- **TASK DIRECTIONS**: In the entries below, count every line that has the string "blue", and answer with that count alone.

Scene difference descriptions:
☆ ☆ ☆ ☆ ☆

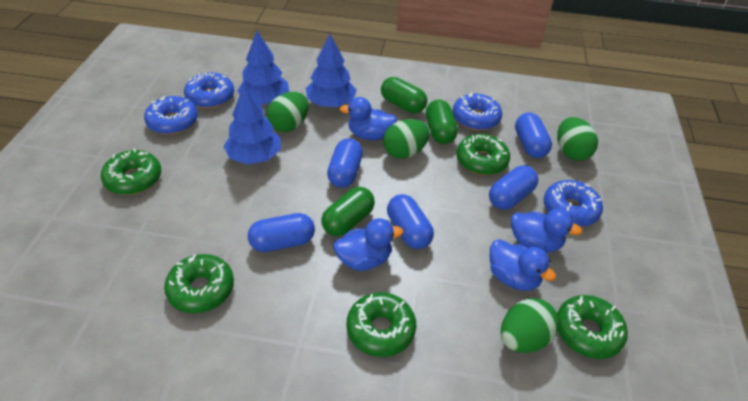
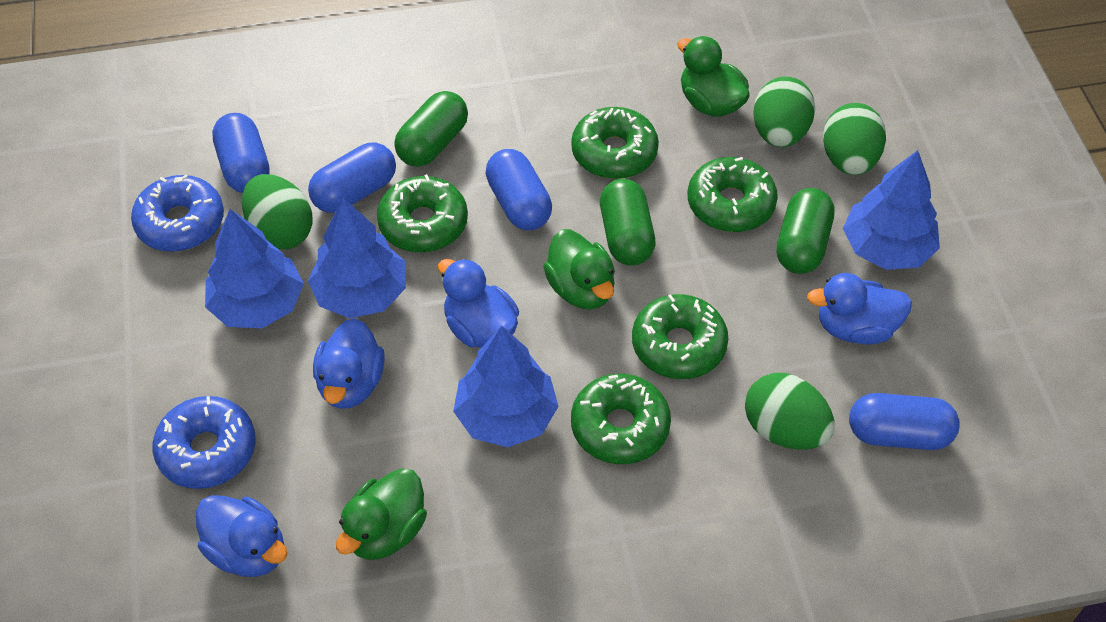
blue capsule: 5 -> 4
blue donut: 4 -> 2
blue tree: 3 -> 4
green duck: 0 -> 3

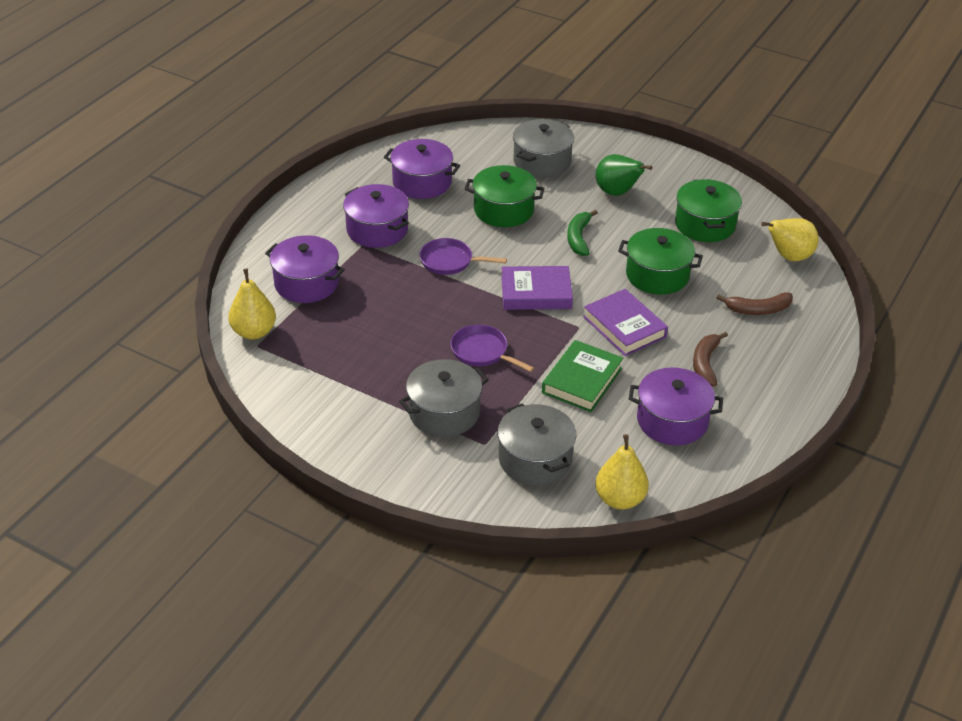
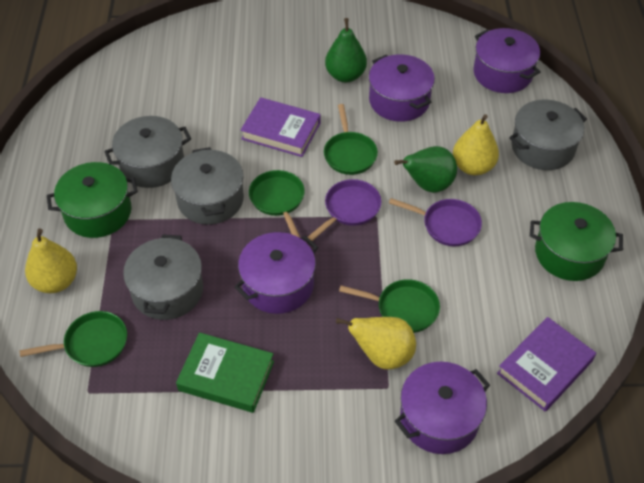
brown banana: 2 -> 0
green banana: 1 -> 0
green pan: 0 -> 4
green pear: 1 -> 2
green pot: 3 -> 2
grey pot: 3 -> 4

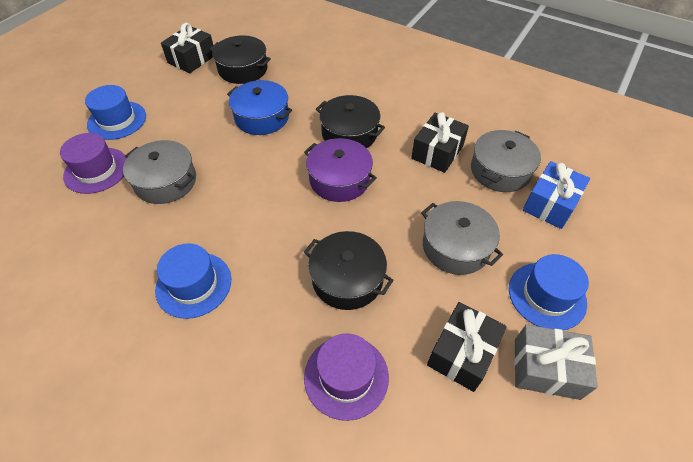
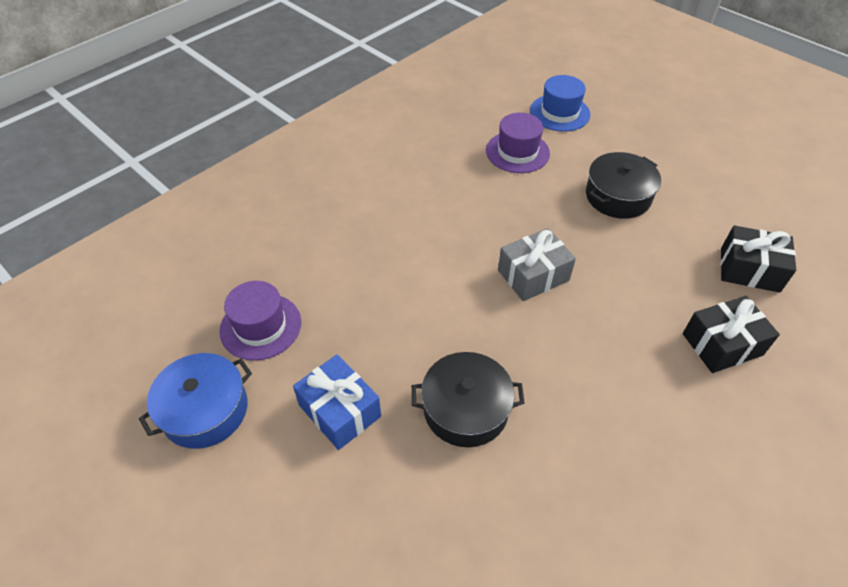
black gift: 3 -> 2
black pot: 3 -> 2
blue hat: 3 -> 1
grey pot: 3 -> 0
purple pot: 1 -> 0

☆ ☆ ☆ ☆ ☆

- **WRITTEN ANSWER**: 4